● Task brief:
Leaving out the pictures, output the lines from the one that contains "swapped | stick" through the end of the material, exactly as they stand.

● Records for the exercise:
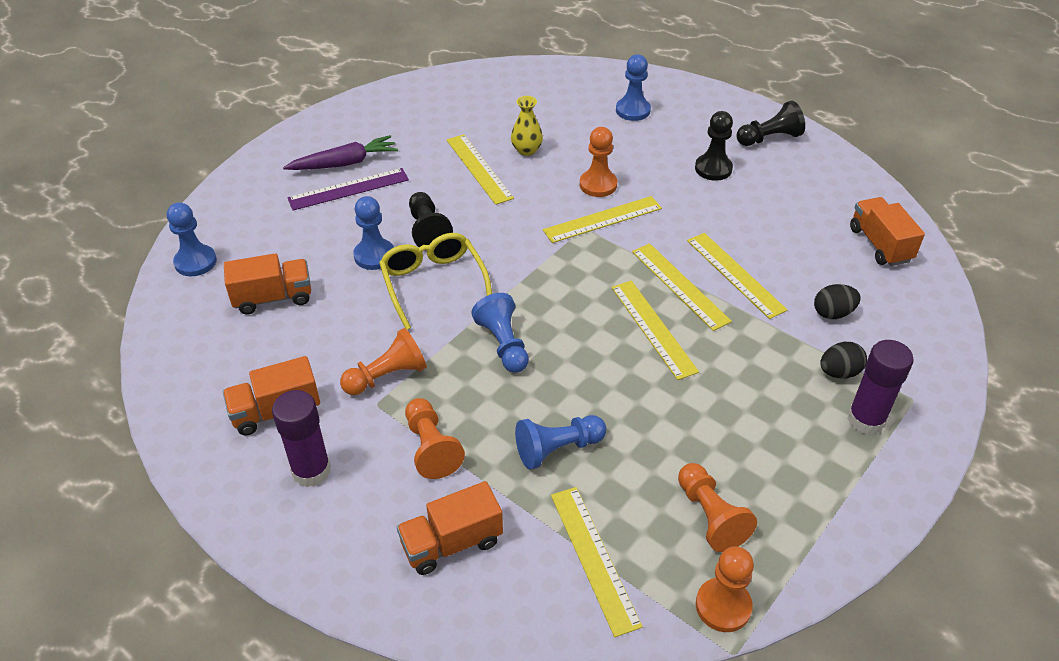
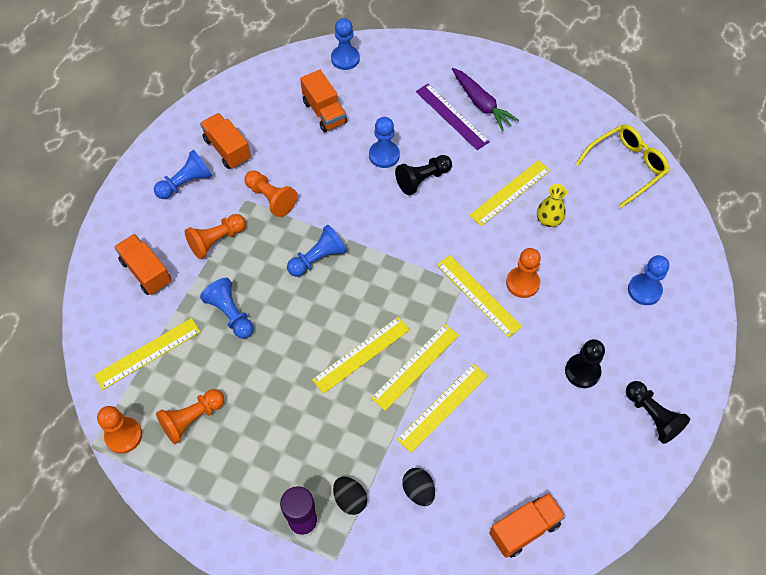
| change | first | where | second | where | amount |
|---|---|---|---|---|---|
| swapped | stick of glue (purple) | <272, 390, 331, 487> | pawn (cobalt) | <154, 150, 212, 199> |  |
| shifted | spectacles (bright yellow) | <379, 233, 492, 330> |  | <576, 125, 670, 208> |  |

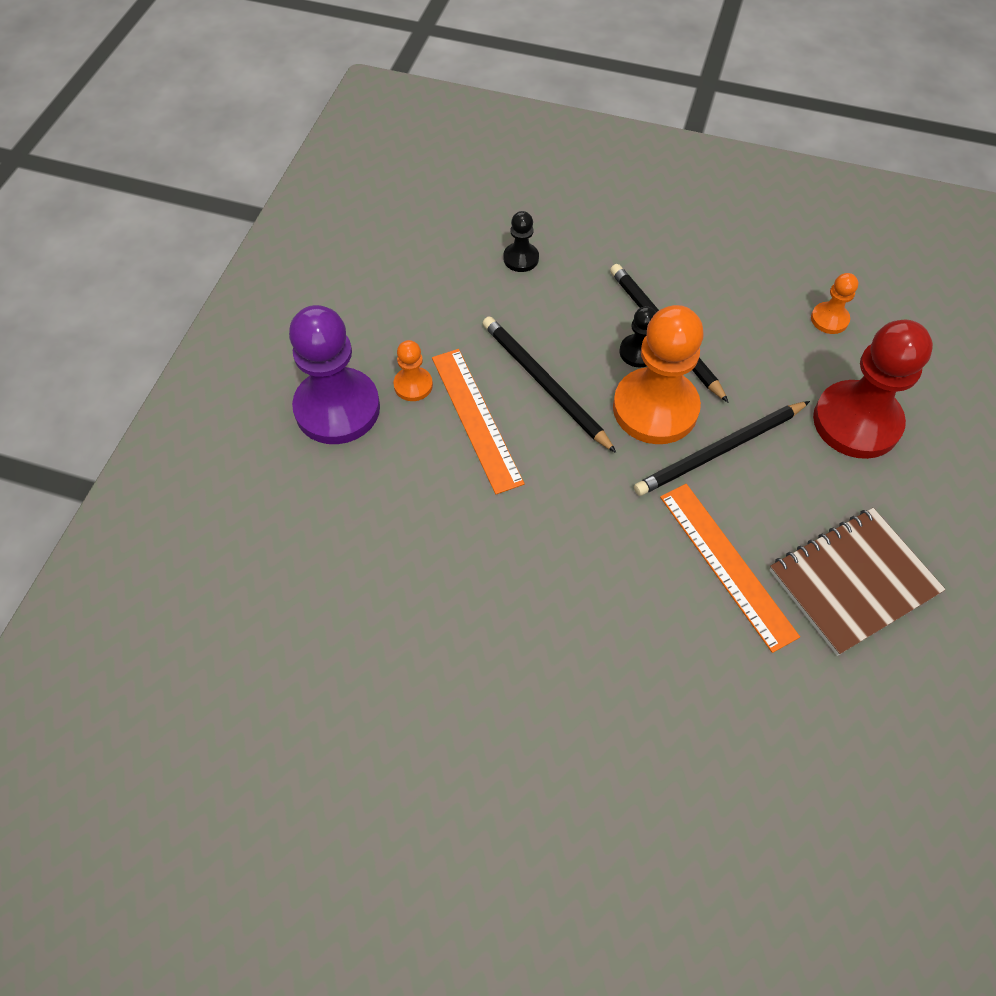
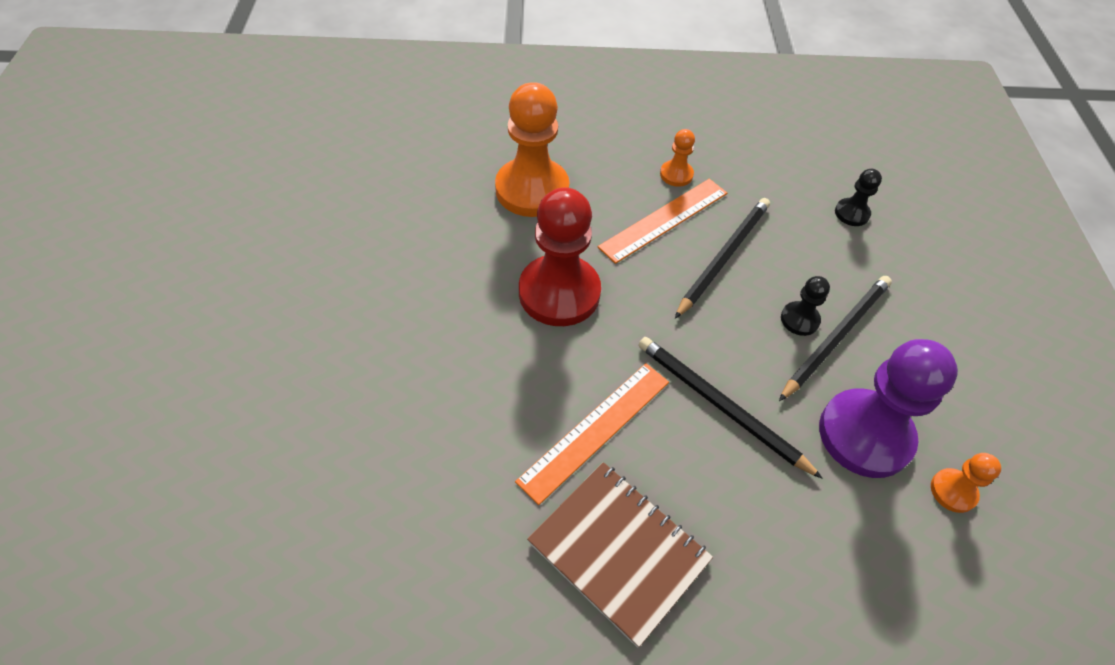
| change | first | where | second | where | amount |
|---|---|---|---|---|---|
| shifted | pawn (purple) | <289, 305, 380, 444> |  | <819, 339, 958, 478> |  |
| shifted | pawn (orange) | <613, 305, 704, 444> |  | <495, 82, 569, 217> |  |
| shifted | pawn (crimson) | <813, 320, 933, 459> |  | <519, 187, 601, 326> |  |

● Reply:
| swapped | stick of glue (purple) | <272, 390, 331, 487> | pawn (cobalt) | <154, 150, 212, 199> |  |
| shifted | spectacles (bright yellow) | <379, 233, 492, 330> |  | <576, 125, 670, 208> |  |

| change | first | where | second | where | amount |
|---|---|---|---|---|---|
| shifted | pawn (purple) | <289, 305, 380, 444> |  | <819, 339, 958, 478> |  |
| shifted | pawn (orange) | <613, 305, 704, 444> |  | <495, 82, 569, 217> |  |
| shifted | pawn (crimson) | <813, 320, 933, 459> |  | <519, 187, 601, 326> |  |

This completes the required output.